◆ **WHAT YOU HAVE TO DO**:
Copy nothing but the lines running from the one containing "BUTTON1: B3F -> KY-004" through the end of the listing below. Drop the pictures.

◆ **DATASET ENTRIES**:

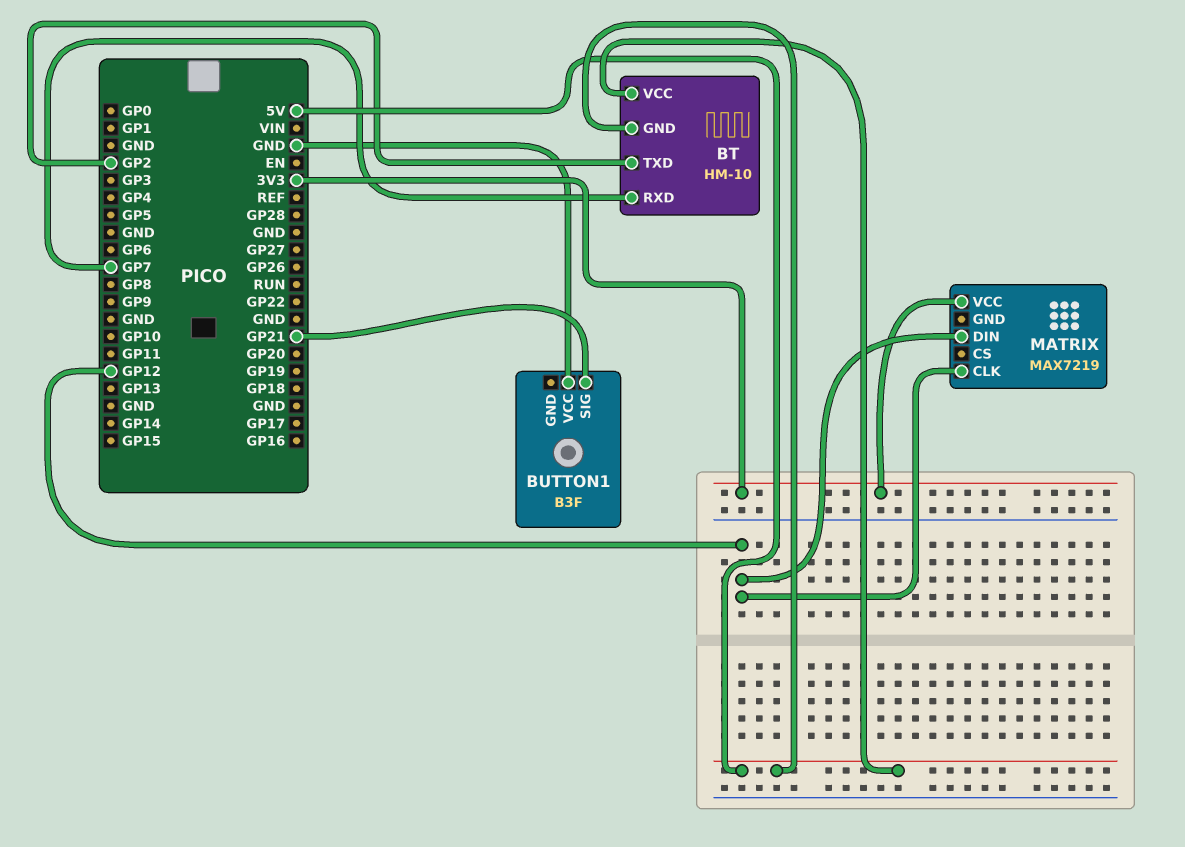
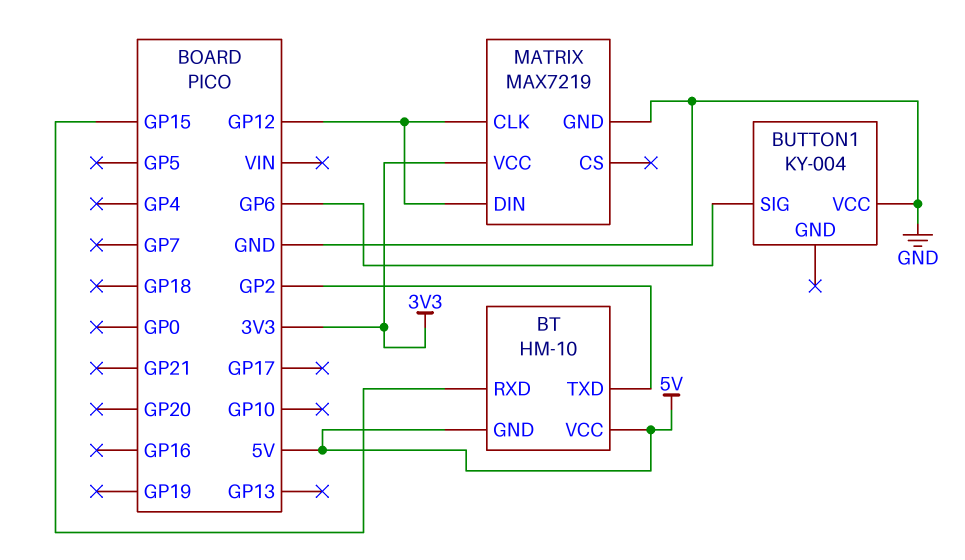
BT pin RXD: GP7 -> GP15
BUTTON1: B3F -> KY-004
BUTTON1 pin SIG: GP21 -> GP6
MATRIX pin GND: none -> GND

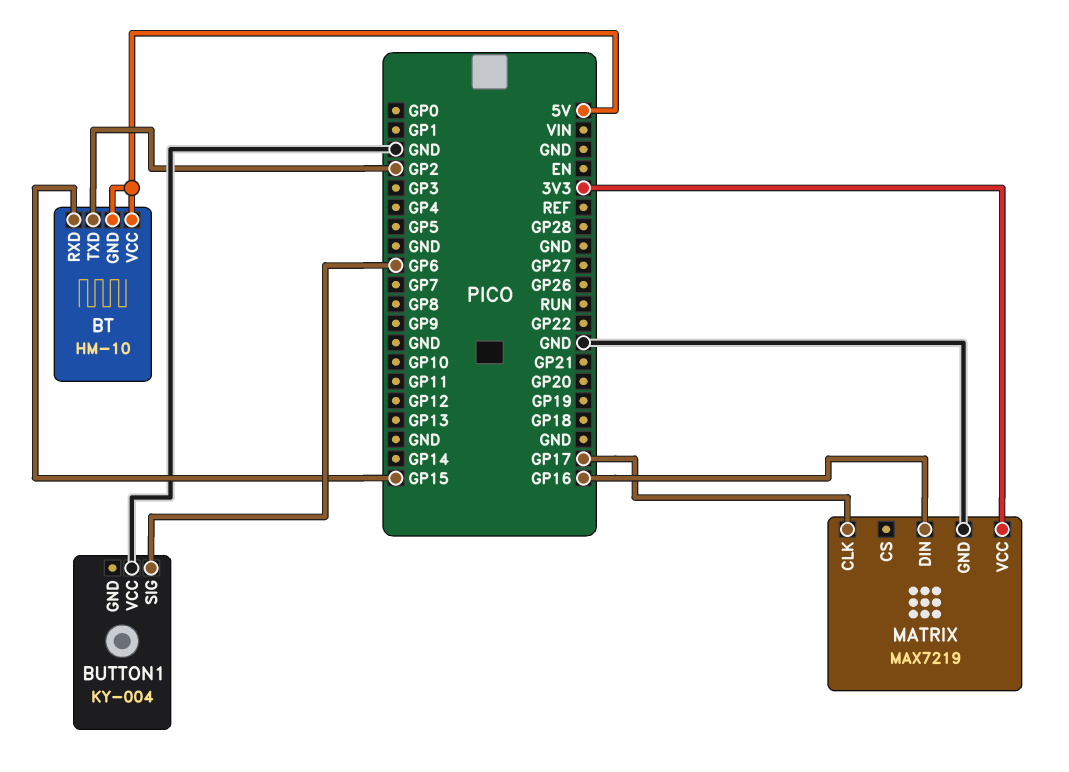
MATRIX pin CLK: GP12 -> GP17
MATRIX pin DIN: GP12 -> GP16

◆ **ANSWER TO THIS PROBLEM**:
BUTTON1: B3F -> KY-004
BUTTON1 pin SIG: GP21 -> GP6
MATRIX pin GND: none -> GND

MATRIX pin CLK: GP12 -> GP17
MATRIX pin DIN: GP12 -> GP16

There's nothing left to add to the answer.